Instructions to follow
Output the lines of the records exactly, from the first through the one containing "budzik [biały] 240, 153". Omit all pictures.

***** Information

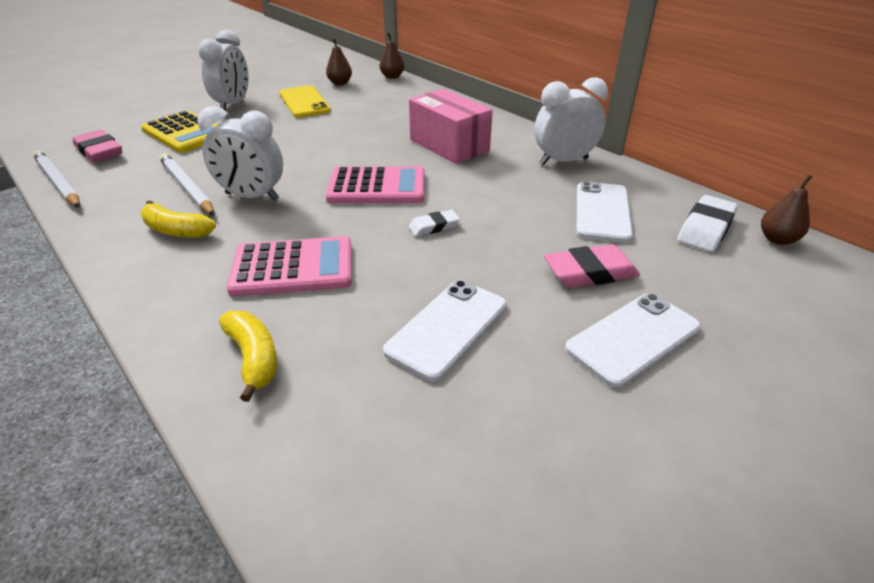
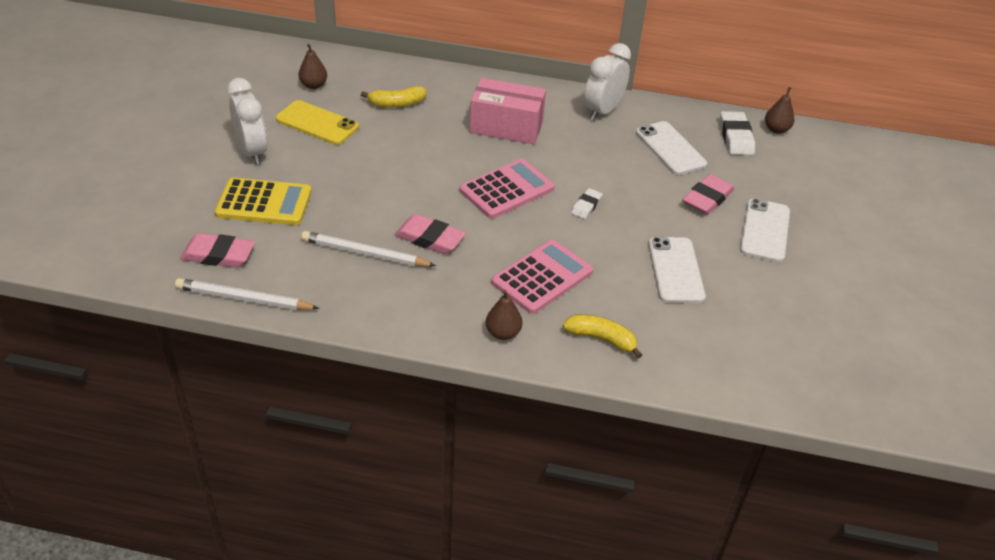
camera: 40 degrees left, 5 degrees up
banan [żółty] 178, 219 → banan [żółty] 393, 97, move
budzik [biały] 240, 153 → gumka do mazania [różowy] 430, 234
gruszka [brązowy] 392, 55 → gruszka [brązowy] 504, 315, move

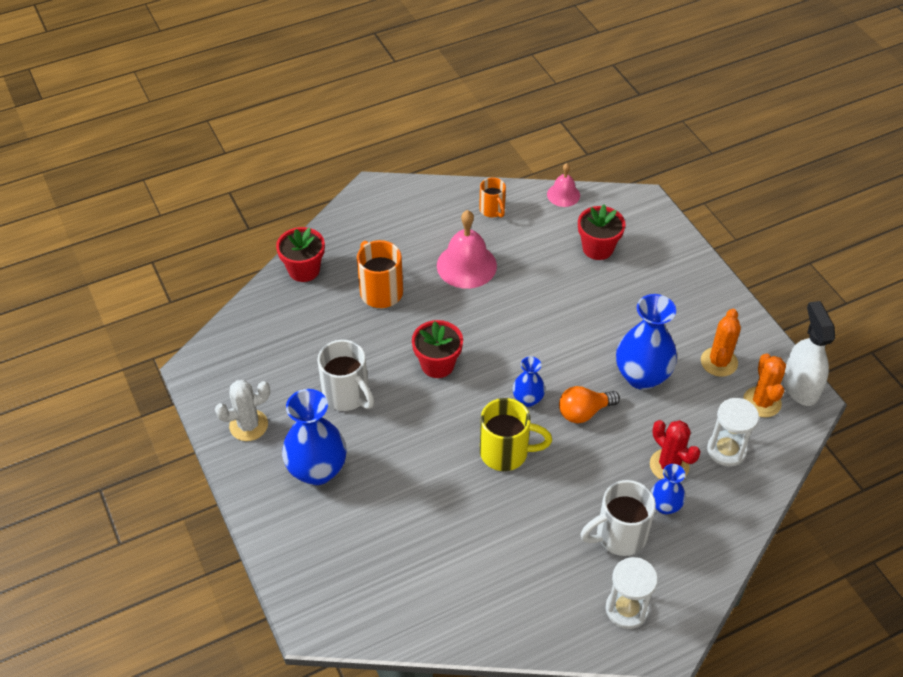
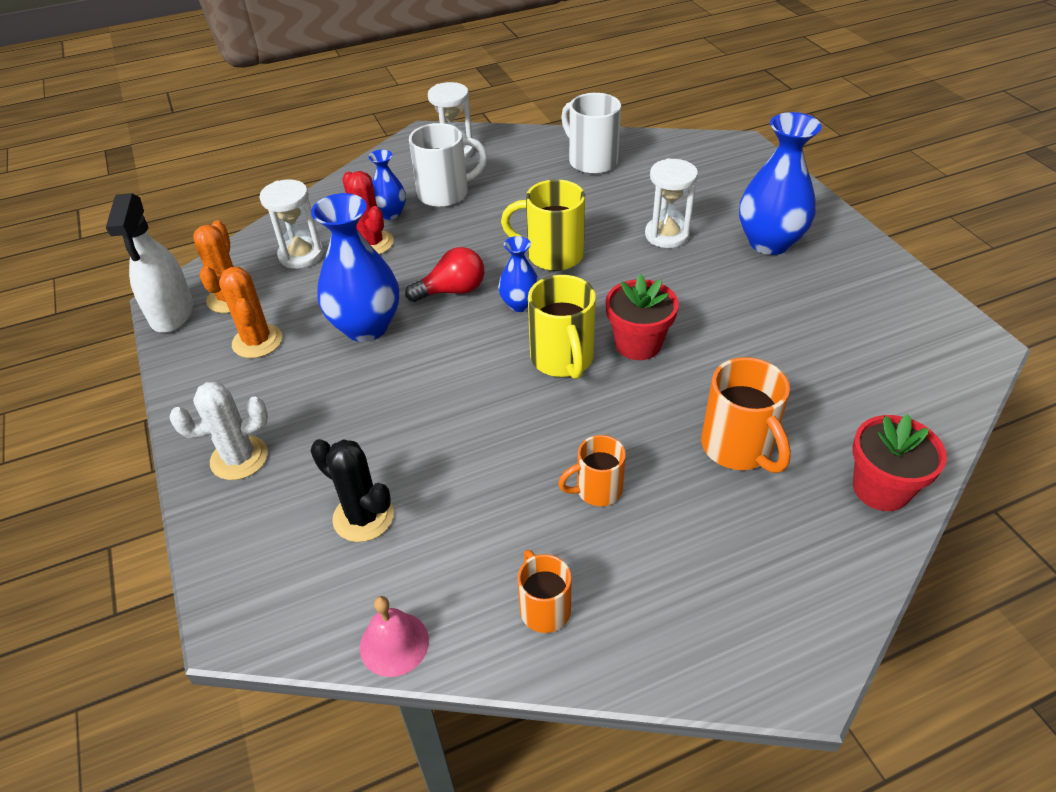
camera: 175 degrees left, 5 degrees down
kaktus [biały] 242, 410 → kaktus [biały] 219, 431, move
kubek [biały] 345, 375 → kubek [biały] 591, 133, move
dzwonek [różowy] 467, 249 → kubek [pomarańczowy] 592, 470
żarówka [pomarańczowy] 589, 404 → żarówka [czerwony] 444, 274
doniczka [czerwony] 601, 232 → kaktus [czarny] 352, 490
kaktus [pomarańczowy] 721, 343 → kaktus [pomarańczowy] 250, 312, 45 degrees counterclockwise
- → kubek [żółty] 562, 327
- → klepsydra [biały] 671, 203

**********

The completed task
camera: 40 degrees left, 5 degrees up
banan [żółty] 178, 219 → banan [żółty] 393, 97, move
budzik [biały] 240, 153 → gumka do mazania [różowy] 430, 234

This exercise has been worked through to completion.